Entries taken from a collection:

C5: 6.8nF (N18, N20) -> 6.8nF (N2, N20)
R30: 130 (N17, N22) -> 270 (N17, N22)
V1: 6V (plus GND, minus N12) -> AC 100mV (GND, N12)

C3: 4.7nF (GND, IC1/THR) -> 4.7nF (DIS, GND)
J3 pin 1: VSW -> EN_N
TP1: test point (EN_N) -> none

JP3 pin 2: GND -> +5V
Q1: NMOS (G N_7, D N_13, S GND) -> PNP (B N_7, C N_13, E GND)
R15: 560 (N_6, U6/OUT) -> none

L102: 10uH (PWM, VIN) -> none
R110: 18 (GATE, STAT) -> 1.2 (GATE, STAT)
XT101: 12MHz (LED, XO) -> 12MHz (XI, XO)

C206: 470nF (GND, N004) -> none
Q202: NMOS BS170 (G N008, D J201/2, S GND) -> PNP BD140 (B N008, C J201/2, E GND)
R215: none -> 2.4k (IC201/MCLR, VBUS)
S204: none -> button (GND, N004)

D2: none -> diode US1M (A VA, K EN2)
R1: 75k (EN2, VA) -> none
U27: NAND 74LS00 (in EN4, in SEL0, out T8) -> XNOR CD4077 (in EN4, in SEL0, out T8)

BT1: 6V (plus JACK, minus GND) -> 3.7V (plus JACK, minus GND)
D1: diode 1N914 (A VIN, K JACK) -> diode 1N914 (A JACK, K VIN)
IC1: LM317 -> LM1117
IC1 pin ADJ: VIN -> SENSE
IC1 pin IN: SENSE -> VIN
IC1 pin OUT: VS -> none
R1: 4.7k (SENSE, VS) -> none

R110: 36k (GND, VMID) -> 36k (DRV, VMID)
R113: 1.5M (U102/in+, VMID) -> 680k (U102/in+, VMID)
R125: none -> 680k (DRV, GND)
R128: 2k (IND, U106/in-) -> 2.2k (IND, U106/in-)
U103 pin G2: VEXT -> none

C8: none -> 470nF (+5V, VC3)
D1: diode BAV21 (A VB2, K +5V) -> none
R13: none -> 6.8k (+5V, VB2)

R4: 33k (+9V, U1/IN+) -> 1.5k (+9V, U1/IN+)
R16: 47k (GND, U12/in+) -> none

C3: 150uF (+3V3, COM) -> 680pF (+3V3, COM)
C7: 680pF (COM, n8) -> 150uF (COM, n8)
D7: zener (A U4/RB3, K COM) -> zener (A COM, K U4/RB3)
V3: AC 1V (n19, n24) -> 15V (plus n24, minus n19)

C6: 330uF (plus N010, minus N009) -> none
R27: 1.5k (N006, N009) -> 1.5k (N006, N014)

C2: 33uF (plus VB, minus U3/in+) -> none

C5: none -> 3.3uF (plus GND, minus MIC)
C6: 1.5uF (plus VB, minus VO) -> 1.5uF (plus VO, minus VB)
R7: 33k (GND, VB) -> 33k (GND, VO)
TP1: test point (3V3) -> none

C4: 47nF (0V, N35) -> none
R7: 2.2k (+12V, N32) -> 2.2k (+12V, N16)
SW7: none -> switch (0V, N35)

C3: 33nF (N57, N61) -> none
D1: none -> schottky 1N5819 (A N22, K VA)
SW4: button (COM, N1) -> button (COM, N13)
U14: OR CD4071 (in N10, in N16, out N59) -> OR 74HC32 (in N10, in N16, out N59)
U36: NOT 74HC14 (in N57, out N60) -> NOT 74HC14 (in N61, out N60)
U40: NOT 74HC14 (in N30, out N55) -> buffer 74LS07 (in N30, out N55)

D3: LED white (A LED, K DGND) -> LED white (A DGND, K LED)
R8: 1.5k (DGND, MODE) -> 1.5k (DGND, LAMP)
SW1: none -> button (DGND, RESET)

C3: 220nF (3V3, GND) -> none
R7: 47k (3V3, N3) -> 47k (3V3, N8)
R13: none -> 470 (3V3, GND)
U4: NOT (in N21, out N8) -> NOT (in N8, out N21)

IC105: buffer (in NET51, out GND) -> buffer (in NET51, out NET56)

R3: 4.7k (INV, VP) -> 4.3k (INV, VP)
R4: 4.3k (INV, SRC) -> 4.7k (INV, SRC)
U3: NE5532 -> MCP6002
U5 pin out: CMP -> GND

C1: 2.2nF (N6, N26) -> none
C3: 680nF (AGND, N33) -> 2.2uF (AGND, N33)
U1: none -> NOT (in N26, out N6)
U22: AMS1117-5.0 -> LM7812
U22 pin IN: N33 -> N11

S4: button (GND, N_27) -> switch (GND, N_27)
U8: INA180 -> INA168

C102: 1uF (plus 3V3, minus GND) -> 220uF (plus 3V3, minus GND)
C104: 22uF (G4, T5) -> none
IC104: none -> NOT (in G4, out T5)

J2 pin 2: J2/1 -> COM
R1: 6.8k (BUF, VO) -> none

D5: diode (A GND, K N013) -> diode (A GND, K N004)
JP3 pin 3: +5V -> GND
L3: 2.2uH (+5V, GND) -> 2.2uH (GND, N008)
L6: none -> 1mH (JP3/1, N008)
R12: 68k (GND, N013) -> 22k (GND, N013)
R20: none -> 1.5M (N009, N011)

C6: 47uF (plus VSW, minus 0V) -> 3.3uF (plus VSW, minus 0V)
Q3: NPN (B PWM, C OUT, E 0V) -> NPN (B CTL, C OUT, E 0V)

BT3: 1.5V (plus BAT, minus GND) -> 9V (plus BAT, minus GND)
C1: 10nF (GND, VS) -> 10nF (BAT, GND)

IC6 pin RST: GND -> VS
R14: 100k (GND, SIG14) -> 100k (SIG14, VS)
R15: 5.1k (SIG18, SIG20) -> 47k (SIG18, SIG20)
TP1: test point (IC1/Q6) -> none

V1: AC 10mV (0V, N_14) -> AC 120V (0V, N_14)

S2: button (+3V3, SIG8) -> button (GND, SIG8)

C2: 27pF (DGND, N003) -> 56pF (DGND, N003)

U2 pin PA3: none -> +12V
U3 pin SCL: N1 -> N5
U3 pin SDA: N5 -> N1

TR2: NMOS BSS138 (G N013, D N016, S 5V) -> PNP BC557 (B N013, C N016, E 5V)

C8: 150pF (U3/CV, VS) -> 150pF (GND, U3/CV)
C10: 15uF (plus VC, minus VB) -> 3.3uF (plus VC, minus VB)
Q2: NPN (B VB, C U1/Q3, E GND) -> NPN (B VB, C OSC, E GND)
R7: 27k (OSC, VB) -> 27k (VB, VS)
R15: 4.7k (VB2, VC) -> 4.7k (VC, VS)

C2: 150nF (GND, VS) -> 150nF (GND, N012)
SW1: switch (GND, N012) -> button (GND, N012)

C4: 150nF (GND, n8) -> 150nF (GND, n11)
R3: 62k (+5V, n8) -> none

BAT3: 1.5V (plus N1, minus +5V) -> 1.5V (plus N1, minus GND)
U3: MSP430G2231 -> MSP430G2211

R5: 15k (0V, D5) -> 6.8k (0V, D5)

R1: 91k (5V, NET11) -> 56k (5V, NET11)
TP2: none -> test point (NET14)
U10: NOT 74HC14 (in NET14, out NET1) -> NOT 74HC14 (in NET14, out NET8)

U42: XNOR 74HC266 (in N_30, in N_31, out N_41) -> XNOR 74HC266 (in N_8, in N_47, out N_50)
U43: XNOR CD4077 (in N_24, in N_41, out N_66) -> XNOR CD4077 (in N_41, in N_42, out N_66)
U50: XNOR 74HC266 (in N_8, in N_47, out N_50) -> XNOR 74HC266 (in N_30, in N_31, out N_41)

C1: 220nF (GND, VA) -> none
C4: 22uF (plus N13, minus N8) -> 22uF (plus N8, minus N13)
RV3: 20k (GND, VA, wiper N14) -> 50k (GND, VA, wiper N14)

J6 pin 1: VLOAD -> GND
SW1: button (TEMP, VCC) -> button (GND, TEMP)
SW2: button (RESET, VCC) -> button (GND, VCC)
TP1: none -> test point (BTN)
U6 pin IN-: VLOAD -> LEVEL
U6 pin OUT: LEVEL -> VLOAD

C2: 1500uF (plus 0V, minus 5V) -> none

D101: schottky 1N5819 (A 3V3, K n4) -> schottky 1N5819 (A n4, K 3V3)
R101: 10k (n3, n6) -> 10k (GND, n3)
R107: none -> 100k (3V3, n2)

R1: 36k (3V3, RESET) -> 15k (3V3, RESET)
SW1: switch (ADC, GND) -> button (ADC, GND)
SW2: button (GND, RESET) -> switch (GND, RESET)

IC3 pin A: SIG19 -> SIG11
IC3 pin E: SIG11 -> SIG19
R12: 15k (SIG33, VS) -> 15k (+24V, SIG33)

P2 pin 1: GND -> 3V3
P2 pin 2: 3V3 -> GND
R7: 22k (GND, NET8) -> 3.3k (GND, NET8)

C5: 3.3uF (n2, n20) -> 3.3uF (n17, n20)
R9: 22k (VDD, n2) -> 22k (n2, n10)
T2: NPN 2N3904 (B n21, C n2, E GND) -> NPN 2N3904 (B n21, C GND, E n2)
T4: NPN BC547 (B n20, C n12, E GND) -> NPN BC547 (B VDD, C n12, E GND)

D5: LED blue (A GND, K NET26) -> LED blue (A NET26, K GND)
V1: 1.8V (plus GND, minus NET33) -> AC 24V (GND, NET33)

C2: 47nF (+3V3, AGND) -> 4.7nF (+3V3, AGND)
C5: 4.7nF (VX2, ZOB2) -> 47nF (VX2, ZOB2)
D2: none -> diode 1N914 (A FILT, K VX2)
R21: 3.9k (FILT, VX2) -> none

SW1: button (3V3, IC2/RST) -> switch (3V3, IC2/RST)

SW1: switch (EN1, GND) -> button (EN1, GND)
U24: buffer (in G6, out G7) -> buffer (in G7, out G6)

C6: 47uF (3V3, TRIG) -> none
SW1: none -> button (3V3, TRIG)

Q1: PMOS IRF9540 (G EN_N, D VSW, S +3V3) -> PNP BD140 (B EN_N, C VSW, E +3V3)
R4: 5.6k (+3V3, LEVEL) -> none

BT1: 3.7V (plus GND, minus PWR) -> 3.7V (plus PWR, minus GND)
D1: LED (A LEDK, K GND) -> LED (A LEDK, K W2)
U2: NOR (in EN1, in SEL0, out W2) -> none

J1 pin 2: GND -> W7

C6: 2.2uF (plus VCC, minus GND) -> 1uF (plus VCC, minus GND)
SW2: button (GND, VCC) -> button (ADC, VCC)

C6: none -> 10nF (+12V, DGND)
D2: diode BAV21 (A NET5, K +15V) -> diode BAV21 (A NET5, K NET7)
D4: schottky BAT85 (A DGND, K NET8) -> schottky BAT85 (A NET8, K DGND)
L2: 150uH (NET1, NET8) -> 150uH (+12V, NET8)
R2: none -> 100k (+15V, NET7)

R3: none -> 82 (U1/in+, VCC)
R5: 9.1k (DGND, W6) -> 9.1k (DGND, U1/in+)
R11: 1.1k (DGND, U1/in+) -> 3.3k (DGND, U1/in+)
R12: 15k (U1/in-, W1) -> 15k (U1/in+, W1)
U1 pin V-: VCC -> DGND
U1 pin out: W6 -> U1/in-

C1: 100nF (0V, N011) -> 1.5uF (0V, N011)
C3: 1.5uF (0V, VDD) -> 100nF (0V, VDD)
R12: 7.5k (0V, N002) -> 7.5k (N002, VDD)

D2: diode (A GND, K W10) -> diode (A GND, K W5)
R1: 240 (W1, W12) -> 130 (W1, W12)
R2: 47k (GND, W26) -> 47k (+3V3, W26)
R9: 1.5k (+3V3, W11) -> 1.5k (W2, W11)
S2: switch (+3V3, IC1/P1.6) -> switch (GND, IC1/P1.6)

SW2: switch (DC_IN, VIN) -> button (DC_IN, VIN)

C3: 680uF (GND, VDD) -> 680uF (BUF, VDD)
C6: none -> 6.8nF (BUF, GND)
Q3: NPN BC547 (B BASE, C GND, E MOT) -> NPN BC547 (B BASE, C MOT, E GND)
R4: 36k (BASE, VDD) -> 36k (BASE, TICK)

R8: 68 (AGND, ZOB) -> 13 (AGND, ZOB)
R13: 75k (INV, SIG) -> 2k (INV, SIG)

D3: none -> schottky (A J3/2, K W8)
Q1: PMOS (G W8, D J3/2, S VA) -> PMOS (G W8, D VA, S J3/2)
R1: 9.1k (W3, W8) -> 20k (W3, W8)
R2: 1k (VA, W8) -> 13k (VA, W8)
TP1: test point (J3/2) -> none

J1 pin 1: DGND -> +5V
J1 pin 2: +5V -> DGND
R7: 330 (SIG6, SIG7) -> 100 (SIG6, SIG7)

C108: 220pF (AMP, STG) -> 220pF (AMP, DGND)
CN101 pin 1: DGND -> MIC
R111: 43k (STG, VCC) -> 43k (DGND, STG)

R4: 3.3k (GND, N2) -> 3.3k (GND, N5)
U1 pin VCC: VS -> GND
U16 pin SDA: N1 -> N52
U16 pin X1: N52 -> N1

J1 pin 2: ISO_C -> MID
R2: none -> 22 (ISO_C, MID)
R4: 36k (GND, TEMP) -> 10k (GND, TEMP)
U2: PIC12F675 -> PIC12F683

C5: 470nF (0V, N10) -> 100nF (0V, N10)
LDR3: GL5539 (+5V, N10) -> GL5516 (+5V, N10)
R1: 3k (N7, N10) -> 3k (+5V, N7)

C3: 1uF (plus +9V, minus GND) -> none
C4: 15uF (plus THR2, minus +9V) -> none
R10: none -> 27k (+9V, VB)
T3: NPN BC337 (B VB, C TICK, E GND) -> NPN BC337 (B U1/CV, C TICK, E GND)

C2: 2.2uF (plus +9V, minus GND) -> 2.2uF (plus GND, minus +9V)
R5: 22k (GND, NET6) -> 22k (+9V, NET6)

**Exercise objective:** The answer must be the lines from the one containing "LDR3: GL5539 (+5V, N10) -> GL5516 (+5V, N10)" through the last line of the records, copied exactly, with nothing else.

**Task result:**
LDR3: GL5539 (+5V, N10) -> GL5516 (+5V, N10)
R1: 3k (N7, N10) -> 3k (+5V, N7)

C3: 1uF (plus +9V, minus GND) -> none
C4: 15uF (plus THR2, minus +9V) -> none
R10: none -> 27k (+9V, VB)
T3: NPN BC337 (B VB, C TICK, E GND) -> NPN BC337 (B U1/CV, C TICK, E GND)

C2: 2.2uF (plus +9V, minus GND) -> 2.2uF (plus GND, minus +9V)
R5: 22k (GND, NET6) -> 22k (+9V, NET6)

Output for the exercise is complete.